__EXERCISE__:
Restate word for word the line with "brown clock: 1 -> 3" and the rest of the listing after it, ending at the final line, and include nothing else.
▬▬▬▬▬▬▬▬▬▬
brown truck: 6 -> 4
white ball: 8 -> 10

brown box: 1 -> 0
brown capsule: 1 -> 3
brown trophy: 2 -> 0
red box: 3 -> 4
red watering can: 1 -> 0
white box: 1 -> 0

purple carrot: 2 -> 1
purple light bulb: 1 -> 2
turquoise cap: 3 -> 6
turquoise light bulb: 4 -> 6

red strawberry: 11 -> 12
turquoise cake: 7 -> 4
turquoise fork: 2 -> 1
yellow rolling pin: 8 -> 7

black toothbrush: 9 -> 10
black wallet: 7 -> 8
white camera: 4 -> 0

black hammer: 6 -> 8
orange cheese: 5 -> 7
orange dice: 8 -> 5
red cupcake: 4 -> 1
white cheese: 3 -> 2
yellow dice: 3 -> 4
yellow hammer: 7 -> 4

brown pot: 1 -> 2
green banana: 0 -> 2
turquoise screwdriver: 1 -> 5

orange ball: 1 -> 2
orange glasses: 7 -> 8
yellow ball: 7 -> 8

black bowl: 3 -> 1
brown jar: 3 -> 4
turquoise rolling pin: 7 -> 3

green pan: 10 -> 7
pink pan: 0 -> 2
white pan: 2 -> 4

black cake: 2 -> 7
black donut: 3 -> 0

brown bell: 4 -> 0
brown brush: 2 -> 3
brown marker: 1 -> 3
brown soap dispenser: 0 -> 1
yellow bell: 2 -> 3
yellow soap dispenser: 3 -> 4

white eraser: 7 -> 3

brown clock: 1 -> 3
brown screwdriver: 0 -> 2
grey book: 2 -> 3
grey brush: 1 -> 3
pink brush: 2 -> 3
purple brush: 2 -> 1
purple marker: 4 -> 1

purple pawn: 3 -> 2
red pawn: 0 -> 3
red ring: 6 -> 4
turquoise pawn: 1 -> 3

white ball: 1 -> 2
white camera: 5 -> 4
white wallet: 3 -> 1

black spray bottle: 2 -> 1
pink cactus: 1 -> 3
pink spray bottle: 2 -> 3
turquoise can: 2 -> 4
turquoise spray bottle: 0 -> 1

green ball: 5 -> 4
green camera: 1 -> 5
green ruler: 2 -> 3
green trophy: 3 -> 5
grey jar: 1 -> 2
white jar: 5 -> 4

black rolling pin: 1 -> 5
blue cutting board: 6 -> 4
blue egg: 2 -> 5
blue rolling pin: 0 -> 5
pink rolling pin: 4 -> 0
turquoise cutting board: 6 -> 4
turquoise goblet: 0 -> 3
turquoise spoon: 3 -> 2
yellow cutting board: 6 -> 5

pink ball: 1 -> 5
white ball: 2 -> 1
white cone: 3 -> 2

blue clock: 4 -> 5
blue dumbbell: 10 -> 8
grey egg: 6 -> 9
▬▬▬▬▬▬▬▬▬▬
__REPLY__:
brown clock: 1 -> 3
brown screwdriver: 0 -> 2
grey book: 2 -> 3
grey brush: 1 -> 3
pink brush: 2 -> 3
purple brush: 2 -> 1
purple marker: 4 -> 1

purple pawn: 3 -> 2
red pawn: 0 -> 3
red ring: 6 -> 4
turquoise pawn: 1 -> 3

white ball: 1 -> 2
white camera: 5 -> 4
white wallet: 3 -> 1

black spray bottle: 2 -> 1
pink cactus: 1 -> 3
pink spray bottle: 2 -> 3
turquoise can: 2 -> 4
turquoise spray bottle: 0 -> 1

green ball: 5 -> 4
green camera: 1 -> 5
green ruler: 2 -> 3
green trophy: 3 -> 5
grey jar: 1 -> 2
white jar: 5 -> 4

black rolling pin: 1 -> 5
blue cutting board: 6 -> 4
blue egg: 2 -> 5
blue rolling pin: 0 -> 5
pink rolling pin: 4 -> 0
turquoise cutting board: 6 -> 4
turquoise goblet: 0 -> 3
turquoise spoon: 3 -> 2
yellow cutting board: 6 -> 5

pink ball: 1 -> 5
white ball: 2 -> 1
white cone: 3 -> 2

blue clock: 4 -> 5
blue dumbbell: 10 -> 8
grey egg: 6 -> 9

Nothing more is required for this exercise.